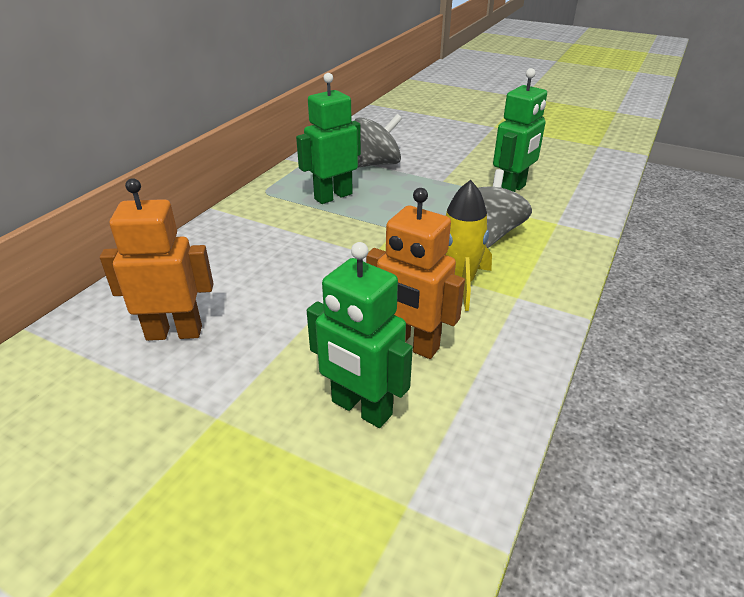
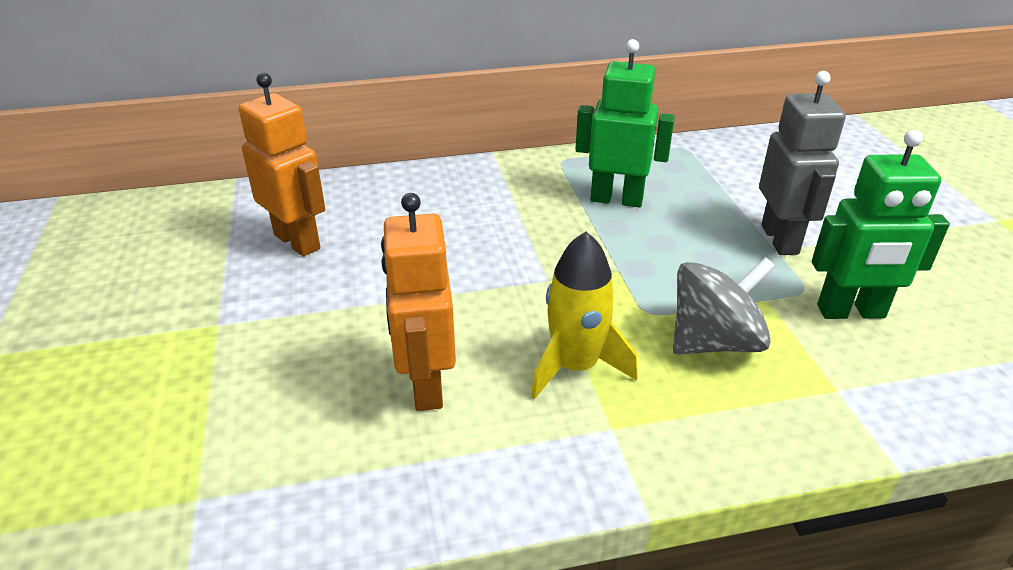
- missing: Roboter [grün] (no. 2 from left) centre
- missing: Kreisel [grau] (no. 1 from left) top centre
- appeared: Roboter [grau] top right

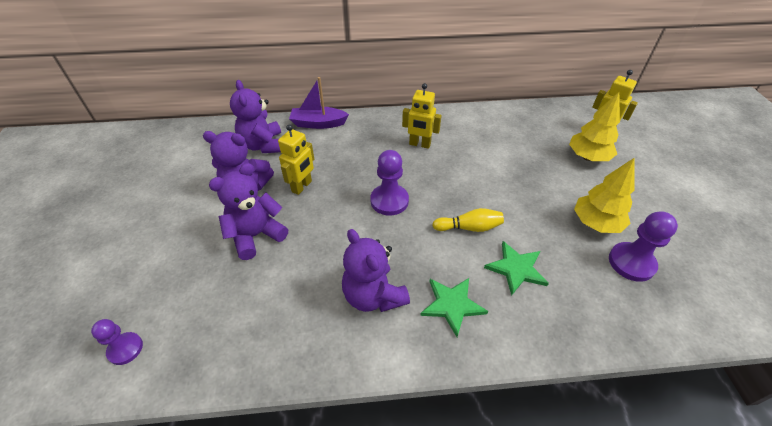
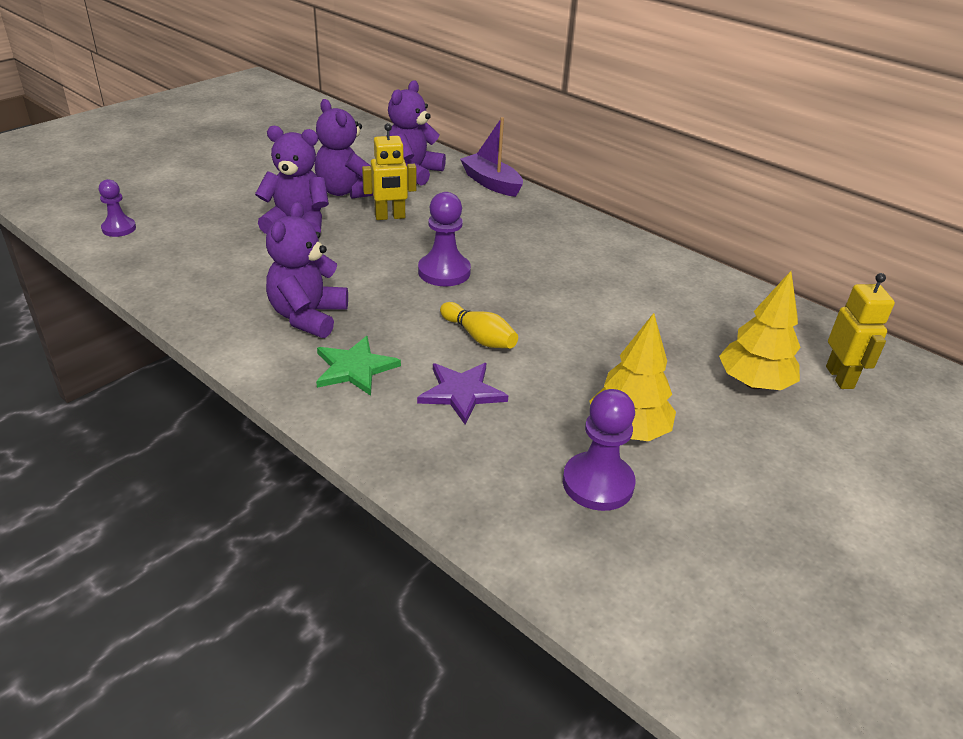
- missing: Roboter [gelb] (no. 2 from left) top centre
- colour: Stern [grün] (no. 2 from left) middle right to Stern [lila] centre

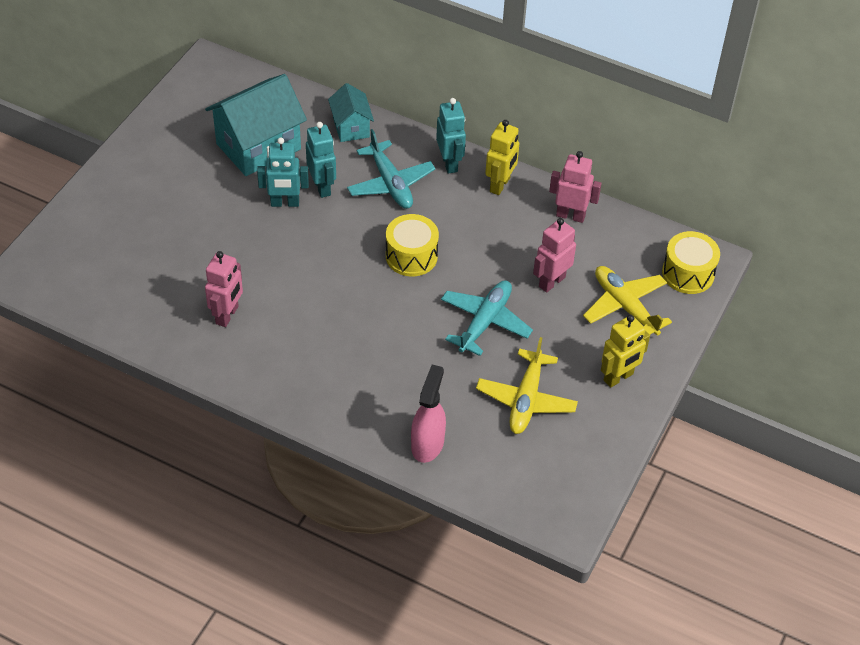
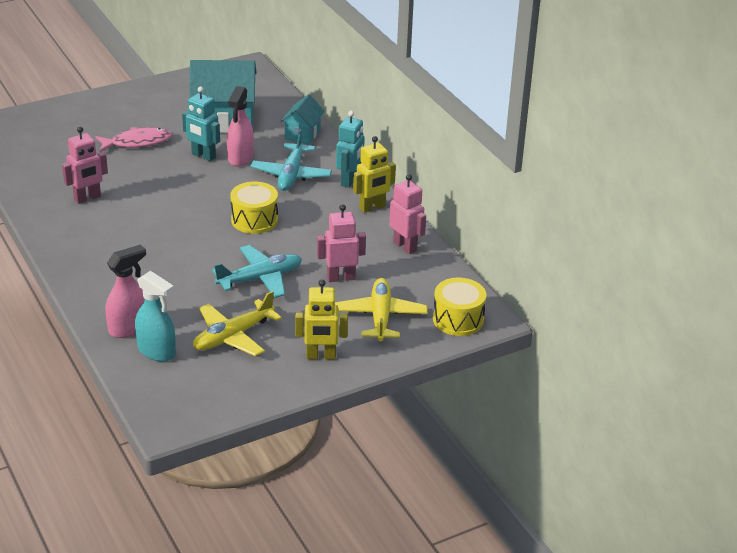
- exchanged: Roboter [türkis] (no. 2 from left) top centre to Sprühflasche [rosa] (no. 2 from left) top left
- appeared: Fisch [rosa] top left
- appeared: Sprühflasche [türkis] middle left

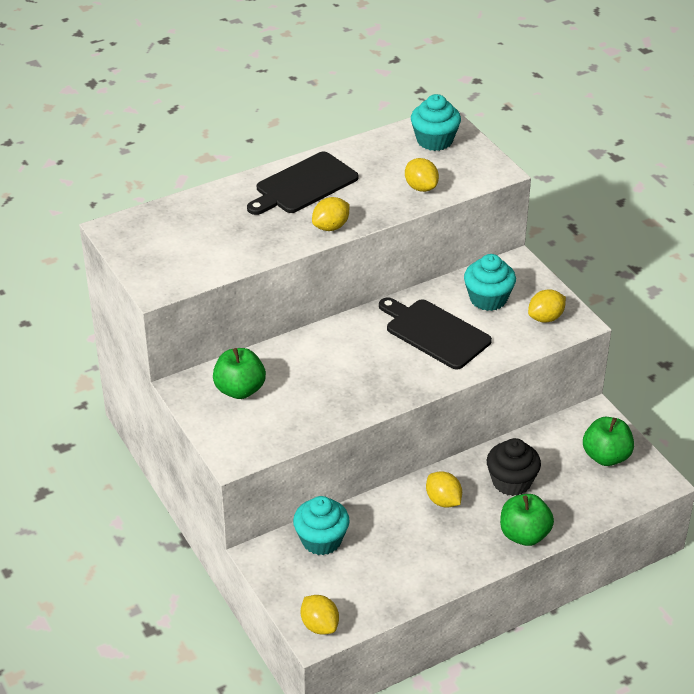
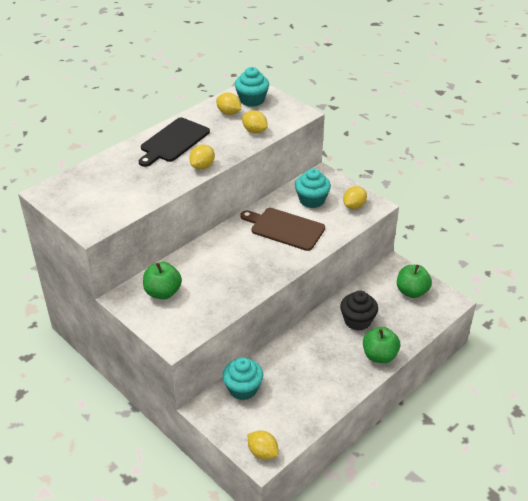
- colour: Schneidebrett [schwarz] (no. 2 from left) centre to Schneidebrett [braun] centre
- relocated: Zitrone [gelb] (no. 4 from left in the first image) bottom centre to Zitrone [gelb] (no. 2 from left) top centre

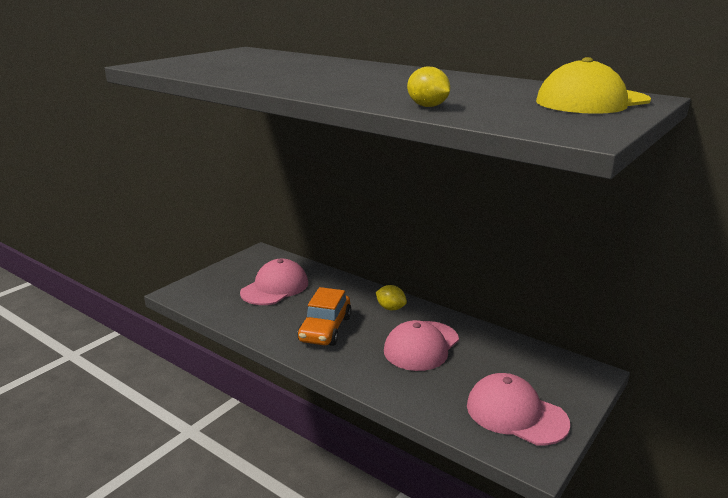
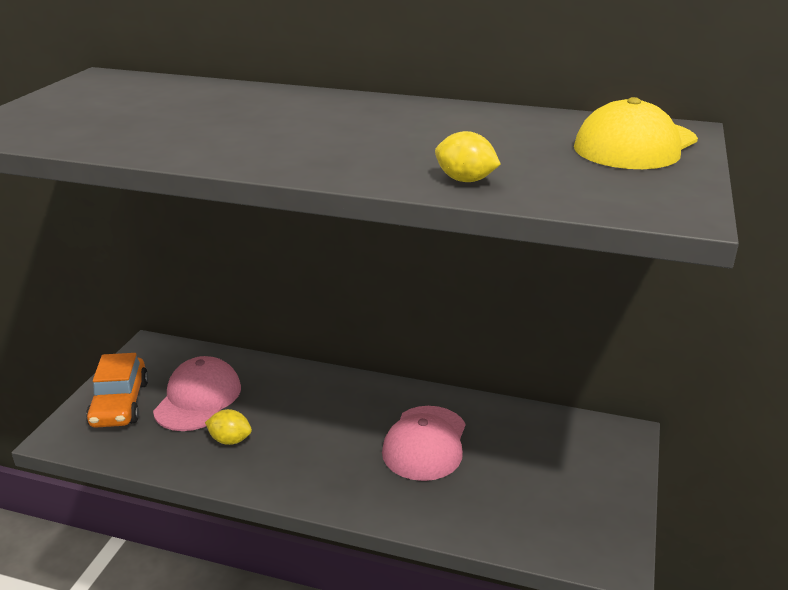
- relocated: Auto [orange] centre to middle left
- relocated: Zitrone [gelb] (no. 1 from left) centre to bottom left
- missing: Kappe [rosa] (no. 3 from left) bottom right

▶ The problem
Copy the lines above exactly, starting at the one with "- missing: Roboter [gelb]" and ending at the one with "- exchanged: Roboter", both included. Leave out any pictures and add nothing else.

▶ Finished exercise
- missing: Roboter [gelb] (no. 2 from left) top centre
- colour: Stern [grün] (no. 2 from left) middle right to Stern [lila] centre

- exchanged: Roboter [türkis] (no. 2 from left) top centre to Sprühflasche [rosa] (no. 2 from left) top left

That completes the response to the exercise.